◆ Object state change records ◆
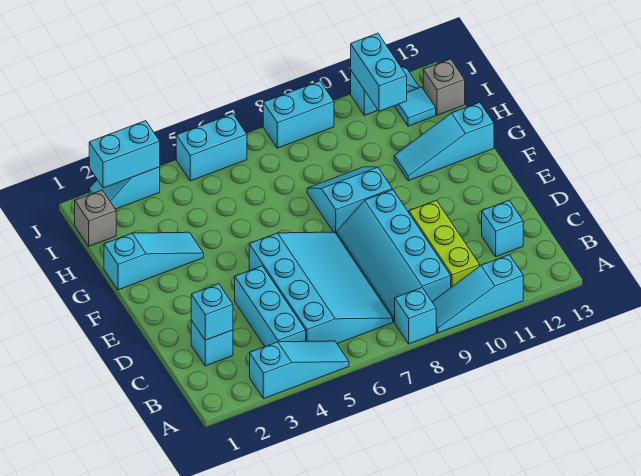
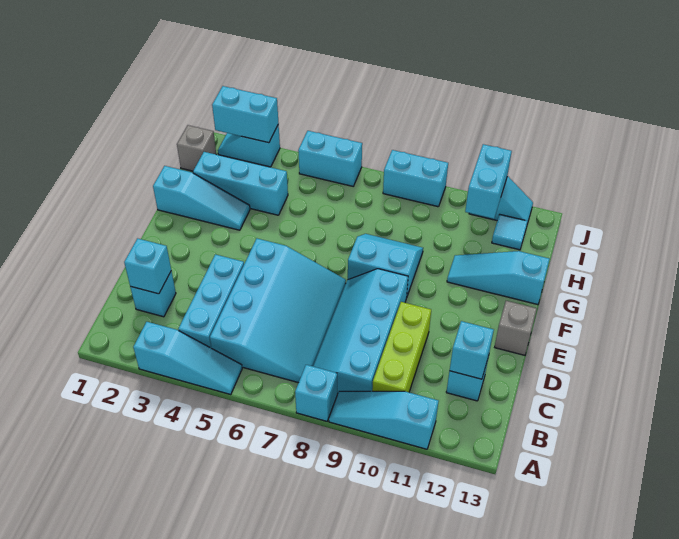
none -> cyan brick C12 level 2
none -> cyan brick H2:H4 level 1
grey brick I13 level 1 -> grey brick E13 level 1

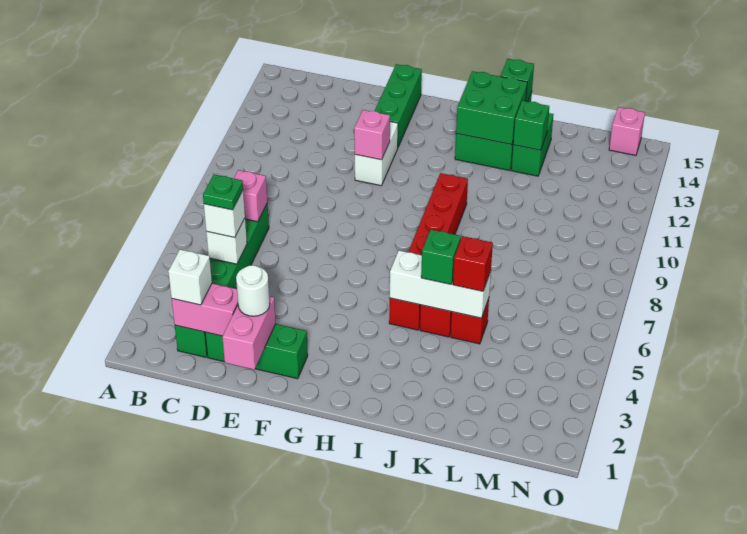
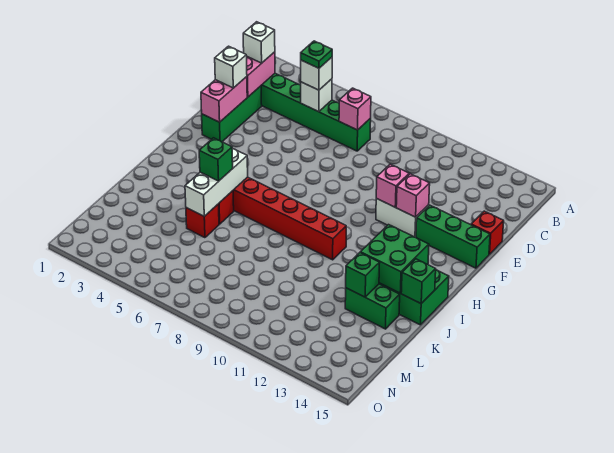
pink brick E1:E2 level 2 -> pink brick E2:F2 level 2
white round brick E2 level 3 -> white brick E2 level 3
red brick K5 level 3 -> red brick E15 level 1
pink brick N15 level 1 -> pink brick F12 level 2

◆ YOUR OBJECTIVE ◆
Return a copy of each line in the records above that has "none" in it.

◆ WRITTEN SOLUTION ◆
none -> cyan brick C12 level 2
none -> cyan brick H2:H4 level 1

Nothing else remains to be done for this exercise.